▶ **Work task**
Print the data below exactly as it appears.

[Dataset items]
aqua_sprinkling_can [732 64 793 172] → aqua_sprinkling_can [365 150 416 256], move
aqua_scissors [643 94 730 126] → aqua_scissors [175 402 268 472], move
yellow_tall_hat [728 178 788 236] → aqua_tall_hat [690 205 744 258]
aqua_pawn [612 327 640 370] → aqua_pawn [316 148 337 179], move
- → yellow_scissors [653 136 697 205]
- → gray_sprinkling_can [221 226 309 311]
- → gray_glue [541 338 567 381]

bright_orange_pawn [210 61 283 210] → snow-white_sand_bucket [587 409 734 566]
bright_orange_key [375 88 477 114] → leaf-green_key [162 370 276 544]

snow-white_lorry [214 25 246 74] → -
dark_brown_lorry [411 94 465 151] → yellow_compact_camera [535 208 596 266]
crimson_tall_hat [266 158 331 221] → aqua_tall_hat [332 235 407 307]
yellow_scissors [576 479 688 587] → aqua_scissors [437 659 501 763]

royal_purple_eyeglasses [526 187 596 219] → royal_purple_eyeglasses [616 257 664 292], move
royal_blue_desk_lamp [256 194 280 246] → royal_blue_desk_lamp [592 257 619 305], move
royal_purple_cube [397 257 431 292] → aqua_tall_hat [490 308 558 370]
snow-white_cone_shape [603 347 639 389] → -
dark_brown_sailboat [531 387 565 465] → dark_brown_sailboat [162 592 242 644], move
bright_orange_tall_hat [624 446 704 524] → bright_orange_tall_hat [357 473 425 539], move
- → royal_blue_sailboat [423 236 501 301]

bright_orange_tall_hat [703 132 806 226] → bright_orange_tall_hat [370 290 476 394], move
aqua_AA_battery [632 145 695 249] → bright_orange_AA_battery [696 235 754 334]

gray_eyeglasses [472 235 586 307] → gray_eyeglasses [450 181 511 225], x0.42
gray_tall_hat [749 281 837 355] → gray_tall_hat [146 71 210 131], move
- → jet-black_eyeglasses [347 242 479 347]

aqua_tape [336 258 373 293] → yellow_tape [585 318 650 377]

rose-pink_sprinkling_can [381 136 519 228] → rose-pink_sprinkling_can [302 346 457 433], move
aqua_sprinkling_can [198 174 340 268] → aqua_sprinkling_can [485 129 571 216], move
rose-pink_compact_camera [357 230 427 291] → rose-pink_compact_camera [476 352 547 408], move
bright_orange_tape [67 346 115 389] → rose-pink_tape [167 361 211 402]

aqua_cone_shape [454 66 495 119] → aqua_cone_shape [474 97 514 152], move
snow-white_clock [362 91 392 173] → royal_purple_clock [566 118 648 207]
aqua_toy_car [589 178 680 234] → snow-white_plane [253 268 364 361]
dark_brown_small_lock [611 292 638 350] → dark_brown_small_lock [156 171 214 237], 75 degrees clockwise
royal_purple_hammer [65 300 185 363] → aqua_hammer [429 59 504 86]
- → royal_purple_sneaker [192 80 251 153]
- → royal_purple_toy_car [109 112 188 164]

▶ **Solved exercise**
aqua_sprinkling_can [732 64 793 172] → aqua_sprinkling_can [365 150 416 256], move
aqua_scissors [643 94 730 126] → aqua_scissors [175 402 268 472], move
yellow_tall_hat [728 178 788 236] → aqua_tall_hat [690 205 744 258]
aqua_pawn [612 327 640 370] → aqua_pawn [316 148 337 179], move
- → yellow_scissors [653 136 697 205]
- → gray_sprinkling_can [221 226 309 311]
- → gray_glue [541 338 567 381]

bright_orange_pawn [210 61 283 210] → snow-white_sand_bucket [587 409 734 566]
bright_orange_key [375 88 477 114] → leaf-green_key [162 370 276 544]

snow-white_lorry [214 25 246 74] → -
dark_brown_lorry [411 94 465 151] → yellow_compact_camera [535 208 596 266]
crimson_tall_hat [266 158 331 221] → aqua_tall_hat [332 235 407 307]
yellow_scissors [576 479 688 587] → aqua_scissors [437 659 501 763]

royal_purple_eyeglasses [526 187 596 219] → royal_purple_eyeglasses [616 257 664 292], move
royal_blue_desk_lamp [256 194 280 246] → royal_blue_desk_lamp [592 257 619 305], move
royal_purple_cube [397 257 431 292] → aqua_tall_hat [490 308 558 370]
snow-white_cone_shape [603 347 639 389] → -
dark_brown_sailboat [531 387 565 465] → dark_brown_sailboat [162 592 242 644], move
bright_orange_tall_hat [624 446 704 524] → bright_orange_tall_hat [357 473 425 539], move
- → royal_blue_sailboat [423 236 501 301]

bright_orange_tall_hat [703 132 806 226] → bright_orange_tall_hat [370 290 476 394], move
aqua_AA_battery [632 145 695 249] → bright_orange_AA_battery [696 235 754 334]

gray_eyeglasses [472 235 586 307] → gray_eyeglasses [450 181 511 225], x0.42
gray_tall_hat [749 281 837 355] → gray_tall_hat [146 71 210 131], move
- → jet-black_eyeglasses [347 242 479 347]

aqua_tape [336 258 373 293] → yellow_tape [585 318 650 377]

rose-pink_sprinkling_can [381 136 519 228] → rose-pink_sprinkling_can [302 346 457 433], move
aqua_sprinkling_can [198 174 340 268] → aqua_sprinkling_can [485 129 571 216], move
rose-pink_compact_camera [357 230 427 291] → rose-pink_compact_camera [476 352 547 408], move
bright_orange_tape [67 346 115 389] → rose-pink_tape [167 361 211 402]

aqua_cone_shape [454 66 495 119] → aqua_cone_shape [474 97 514 152], move
snow-white_clock [362 91 392 173] → royal_purple_clock [566 118 648 207]
aqua_toy_car [589 178 680 234] → snow-white_plane [253 268 364 361]
dark_brown_small_lock [611 292 638 350] → dark_brown_small_lock [156 171 214 237], 75 degrees clockwise
royal_purple_hammer [65 300 185 363] → aqua_hammer [429 59 504 86]
- → royal_purple_sneaker [192 80 251 153]
- → royal_purple_toy_car [109 112 188 164]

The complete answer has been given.